+++ EXERCISE MATERIALS +++
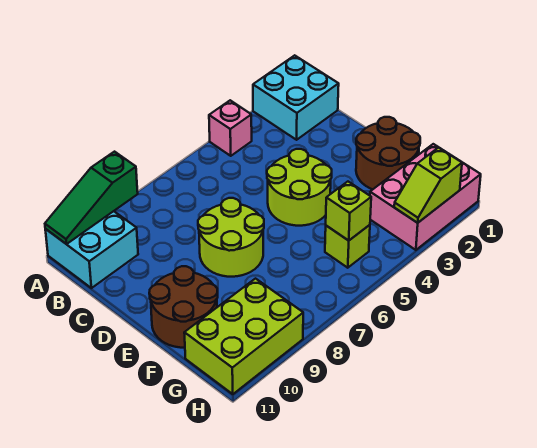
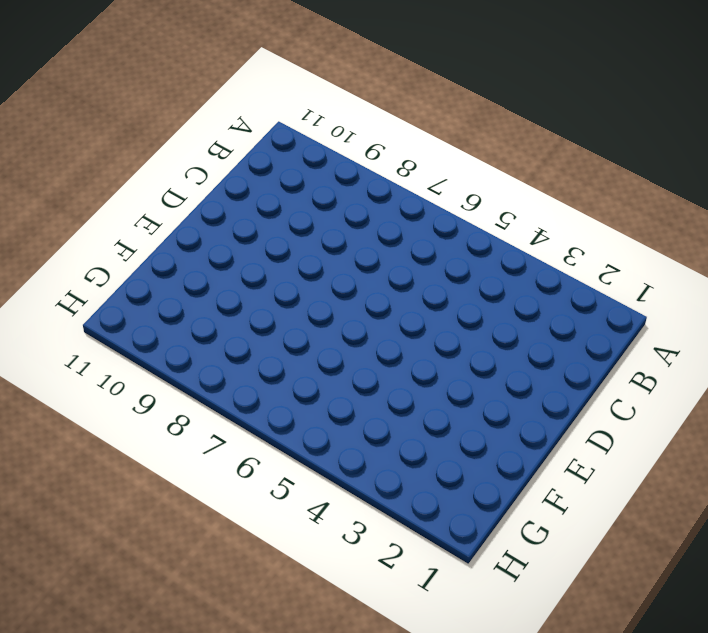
none -> cyan brick A1:B2 level 1
none -> pink brick A4 level 1
none -> cyan brick A10:B11 level 1

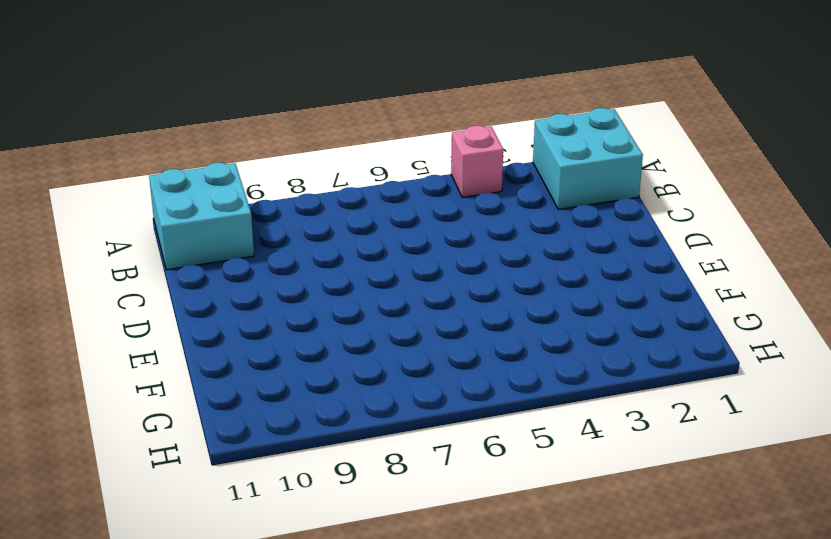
none -> lime round brick D4:E5 level 1
none -> lime round brick D7:E8 level 1
none -> brown round brick E1:F2 level 1

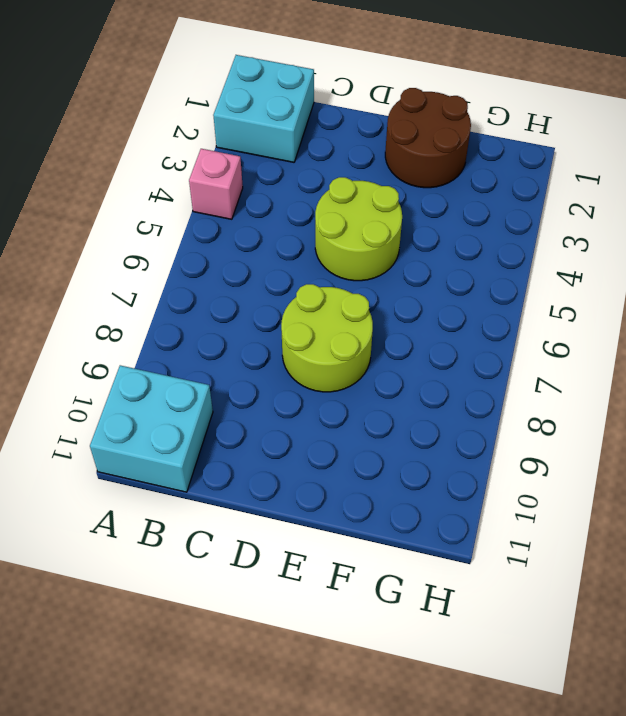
none -> brown round brick E10:F11 level 1
none -> pink brick G1:H3 level 1
none -> lime brick G5 level 1

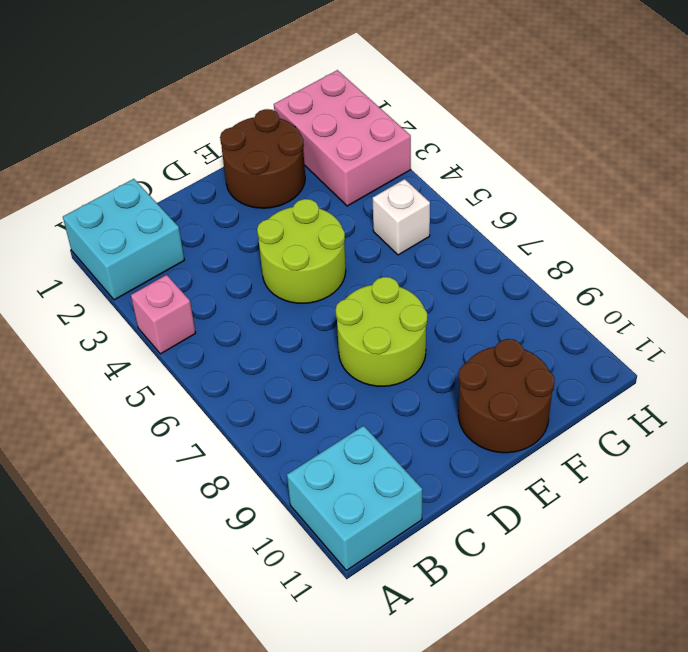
white brick G5 level 1 -> lime brick G5 level 1
none -> lime brick G9:H11 level 1
none -> green slope A9:A11 level 2 top 9
none -> lime brick G5 level 2

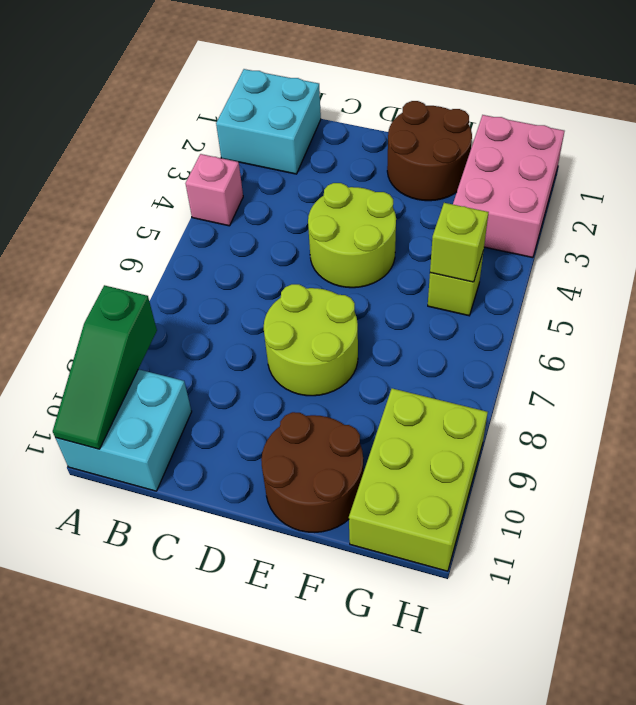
none -> lime slope H2:H3 level 2 top 2

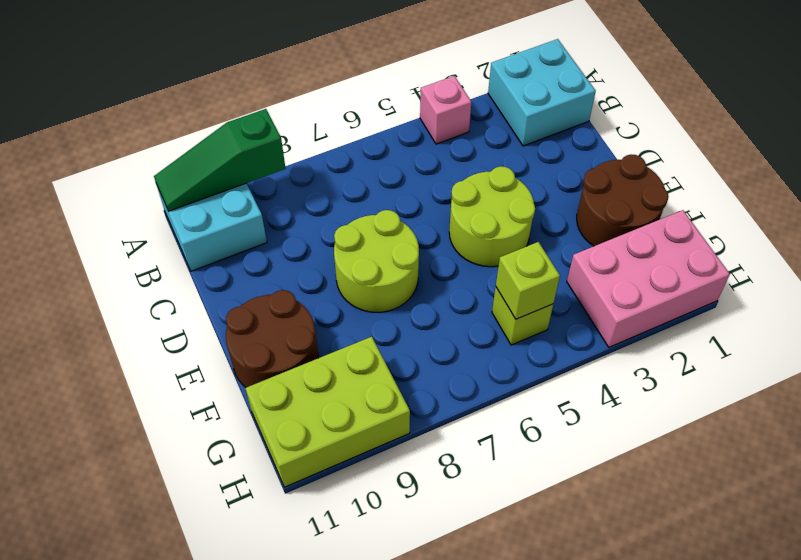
none -> lime slope H2:H3 level 2 top 2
+++
WORK REQUIRED
Print all of the entries word for word. Omit the pictures they contain.

OUTPUT OF THE TASK
none -> cyan brick A1:B2 level 1
none -> pink brick A4 level 1
none -> cyan brick A10:B11 level 1

none -> lime round brick D4:E5 level 1
none -> lime round brick D7:E8 level 1
none -> brown round brick E1:F2 level 1

none -> brown round brick E10:F11 level 1
none -> pink brick G1:H3 level 1
none -> lime brick G5 level 1

white brick G5 level 1 -> lime brick G5 level 1
none -> lime brick G9:H11 level 1
none -> green slope A9:A11 level 2 top 9
none -> lime brick G5 level 2

none -> lime slope H2:H3 level 2 top 2

none -> lime slope H2:H3 level 2 top 2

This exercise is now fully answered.